What you need to do: Every record should be copied exactly, and the images omitted.

::::::

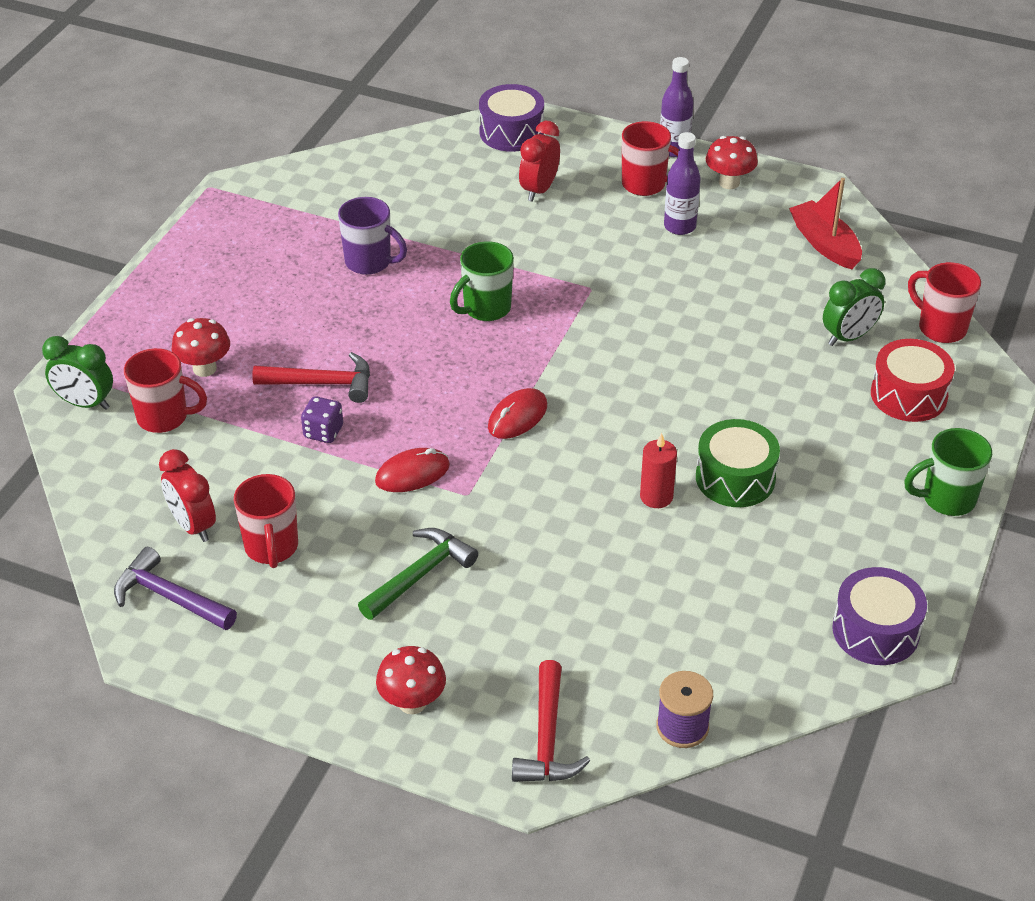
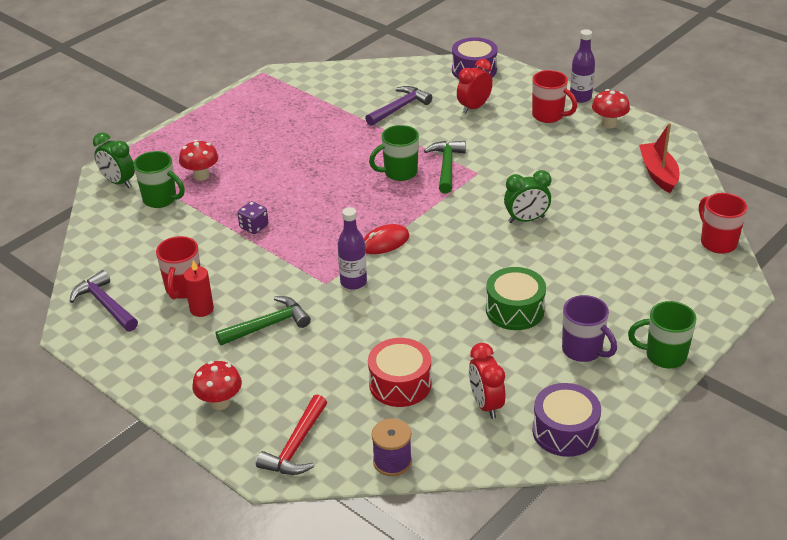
camera: 20 degrees right, 5 degrees down
red mug [124,348,207,433] -> green mug [133,151,185,208]
red clock [159,449,216,542] -> red clock moved to [469,343,505,419]
red hammer [252,352,370,403] -> none
purple mug [338,197,407,275] -> purple mug moved to [562,295,617,362]
red mouse [375,448,450,492] -> none
red candle [640,433,677,508] -> red candle moved to [184,260,214,317]
purple bottle [664,132,701,235] -> purple bottle moved to [338,207,367,290]
green clock [823,268,886,346] -> green clock moved to [504,170,551,223]
red drum [871,339,955,422] -> red drum moved to [368,338,431,407]
none -> purple hammer [365,86,432,126]
none -> green hammer [424,141,466,193]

::::::

Written answer:
camera: 20 degrees right, 5 degrees down
red mug [124,348,207,433] -> green mug [133,151,185,208]
red clock [159,449,216,542] -> red clock moved to [469,343,505,419]
red hammer [252,352,370,403] -> none
purple mug [338,197,407,275] -> purple mug moved to [562,295,617,362]
red mouse [375,448,450,492] -> none
red candle [640,433,677,508] -> red candle moved to [184,260,214,317]
purple bottle [664,132,701,235] -> purple bottle moved to [338,207,367,290]
green clock [823,268,886,346] -> green clock moved to [504,170,551,223]
red drum [871,339,955,422] -> red drum moved to [368,338,431,407]
none -> purple hammer [365,86,432,126]
none -> green hammer [424,141,466,193]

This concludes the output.